* [WHAT TO WORK ON]
Whenever a line in the material below contains "camera", copy that line.

++++ ENTRIES PROVIDED

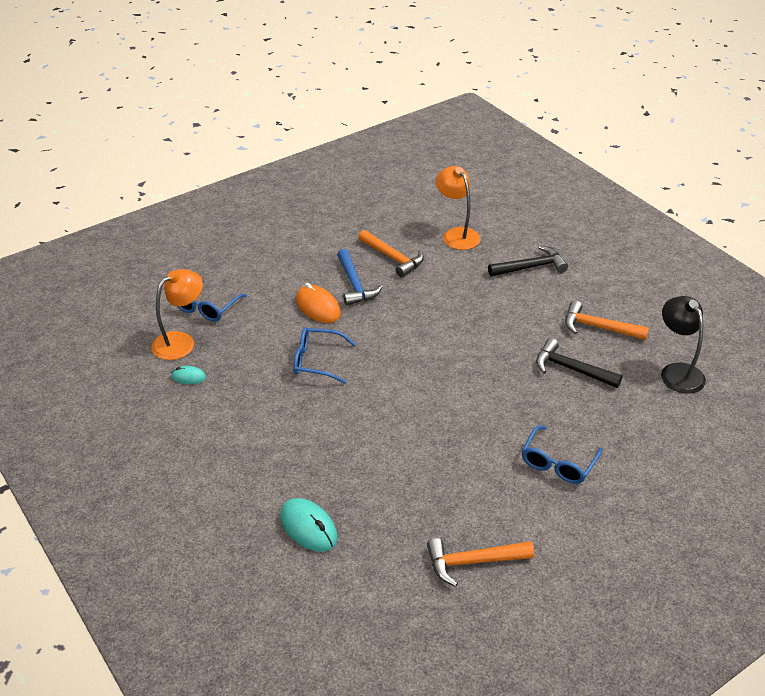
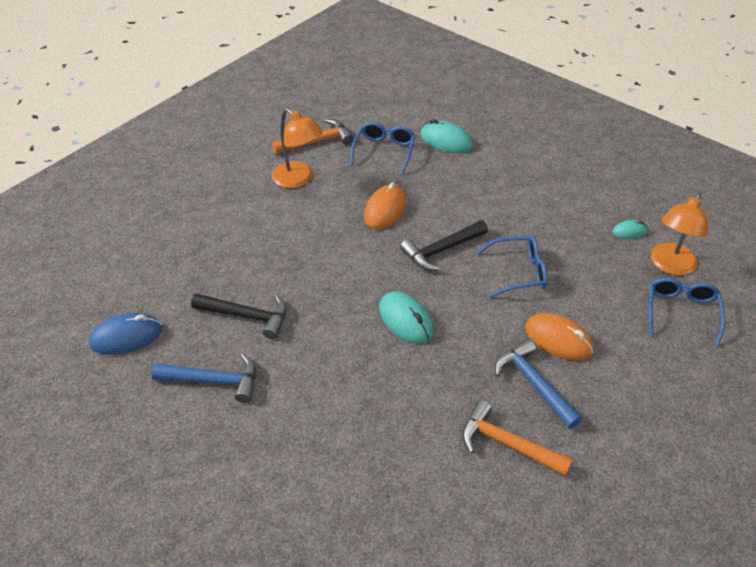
camera: 165 degrees right, 5 degrees up
(417, 447) = (385, 210): none -> orange mouse
(434, 342) = (405, 320): none -> turquoise mouse
(456, 234) = (434, 519): orange lamp -> orange lamp (298, 179)
(530, 267) = (309, 471): black hammer -> black hammer (442, 250)
(558, 462) = (257, 220): blue glasses -> blue glasses (384, 152)
(598, 327) = (214, 381): orange hammer -> blue hammer
(677, 372) = (126, 337): black lamp -> blue mouse

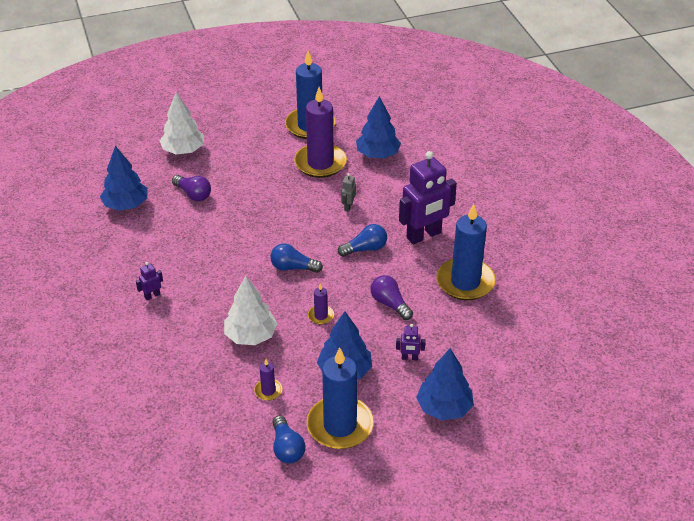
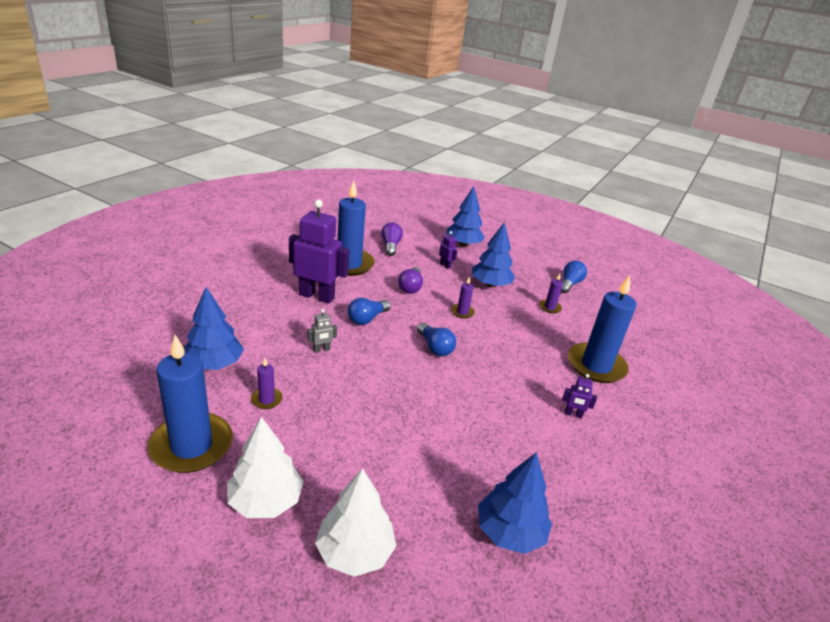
camera: 135 degrees left, 10 degrees down
(193, 194) = (423, 477): purple light bulb -> purple light bulb (390, 246)
(251, 336) = (525, 336): white tree -> white tree (265, 501)
(320, 163) = (266, 399): purple candle -> purple candle, size x0.43
(340, 425) = (527, 272): blue candle -> blue candle (596, 366)
(365, 249) = (367, 319): blue light bulb -> blue light bulb turned 75 degrees counterclockwise

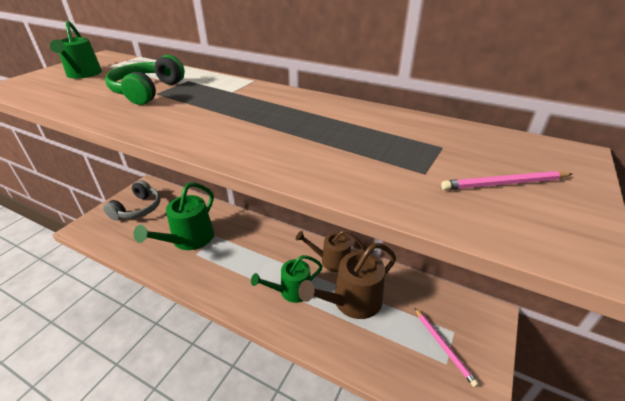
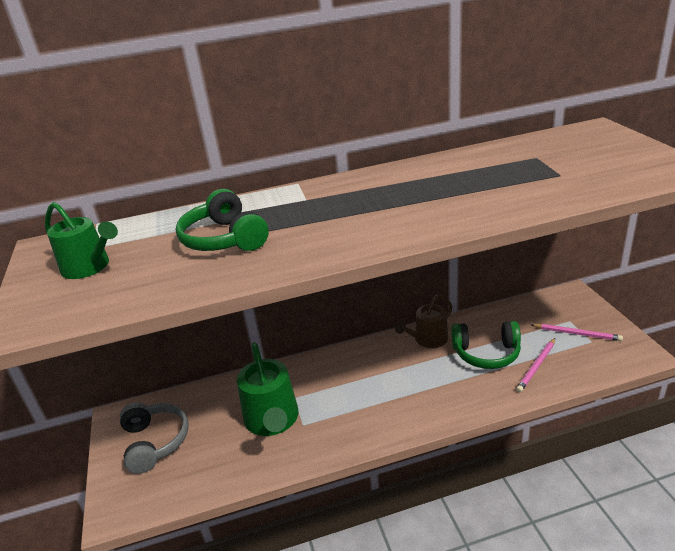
camera: 40 degrees left, 5 degrees down
(291, 291) = (434, 382): green watering can -> none
(352, 301) = (486, 353): brown watering can -> green headphones
(504, 184) = (603, 159): pink pencil -> pink pencil (536, 366)

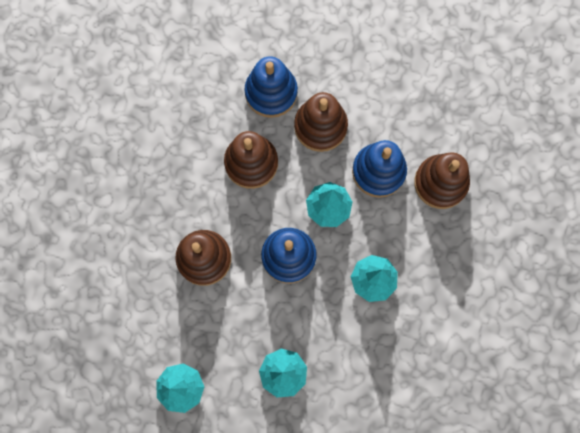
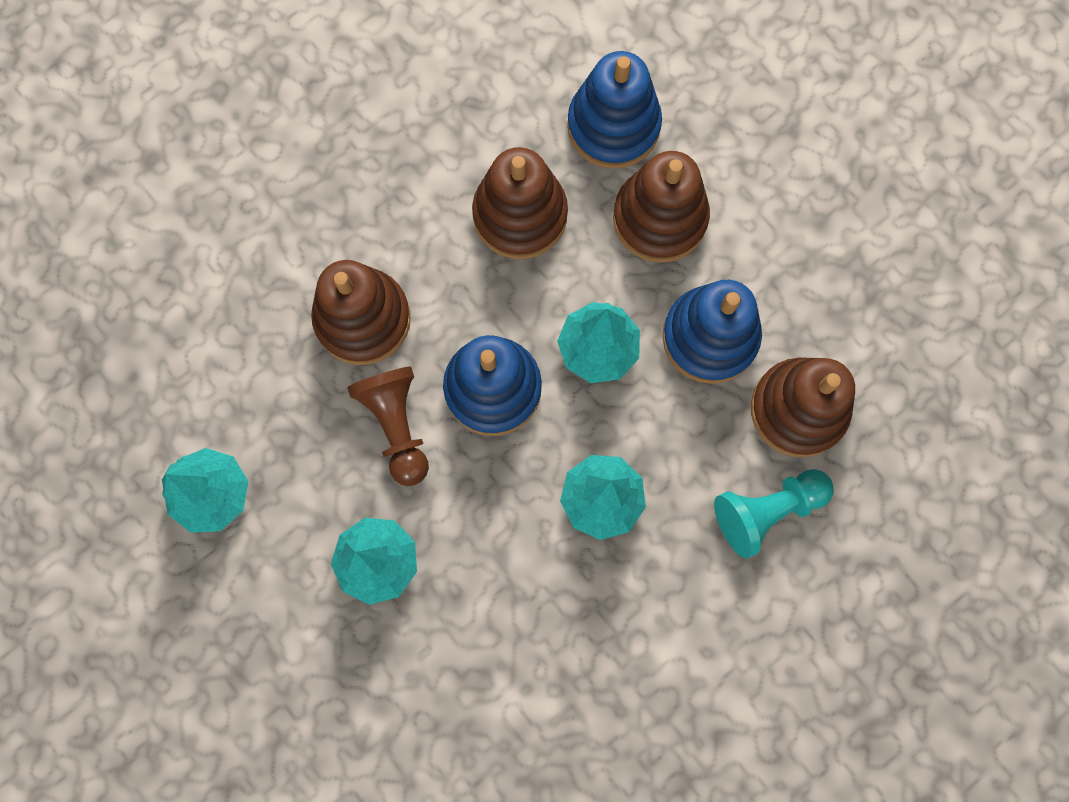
camera: 30 degrees right, 0 degrees up
(252, 301) = (397, 425): none -> brown pawn
(454, 240) = (767, 510): none -> turquoise pawn

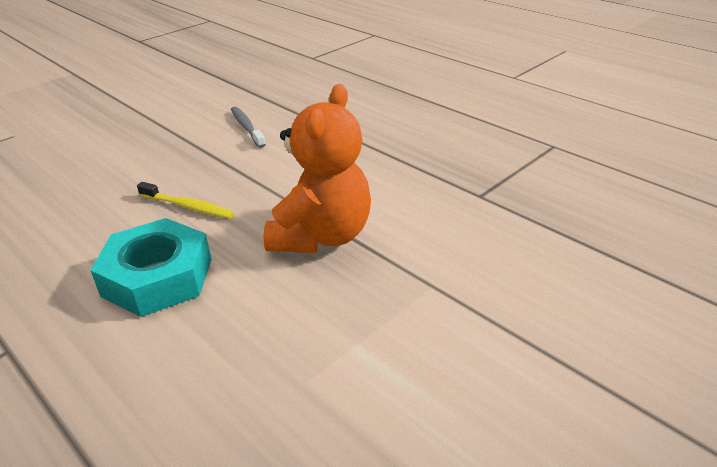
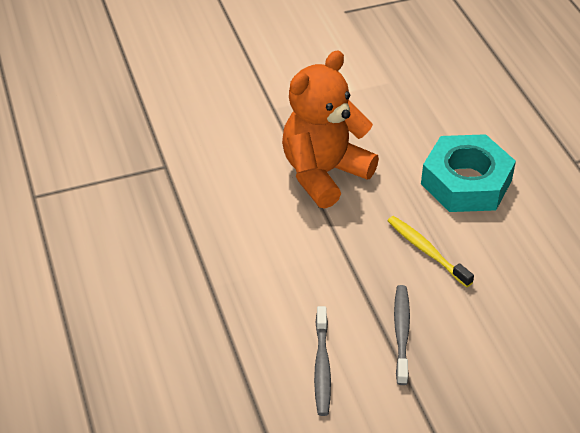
camera: 155 degrees left, 10 degrees up
(194, 155) = (401, 333): none -> grey toothbrush

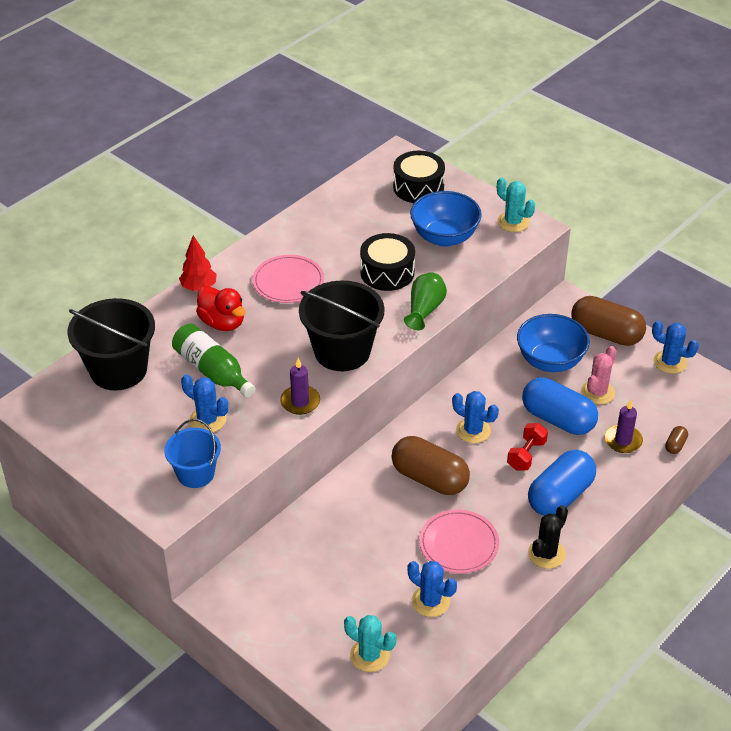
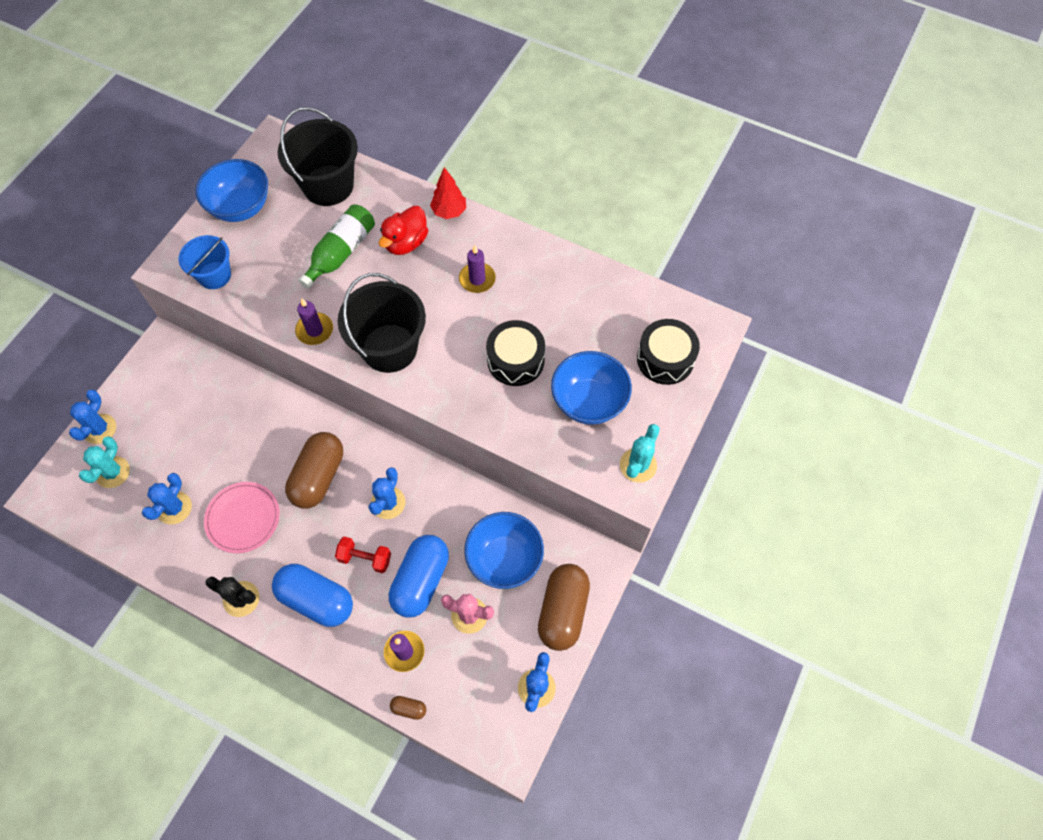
camera: 75 degrees right, 20 degrees up
(112, 443) = (241, 207): none -> blue bowl
(207, 420) = (279, 266): blue cactus -> blue cactus (99, 429)
(288, 282) = (477, 279): pink plate -> purple candle
(424, 310) = (467, 407): green vase -> none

++++++++

* [COMPLETED TASK]
camera: 165 degrees right, 5 degrees up
camera: 135 degrees left, 10 degrees down
camera: 40 degrees left, 5 degrees down
camera: 30 degrees right, 0 degrees up
camera: 155 degrees left, 10 degrees up
camera: 75 degrees right, 20 degrees up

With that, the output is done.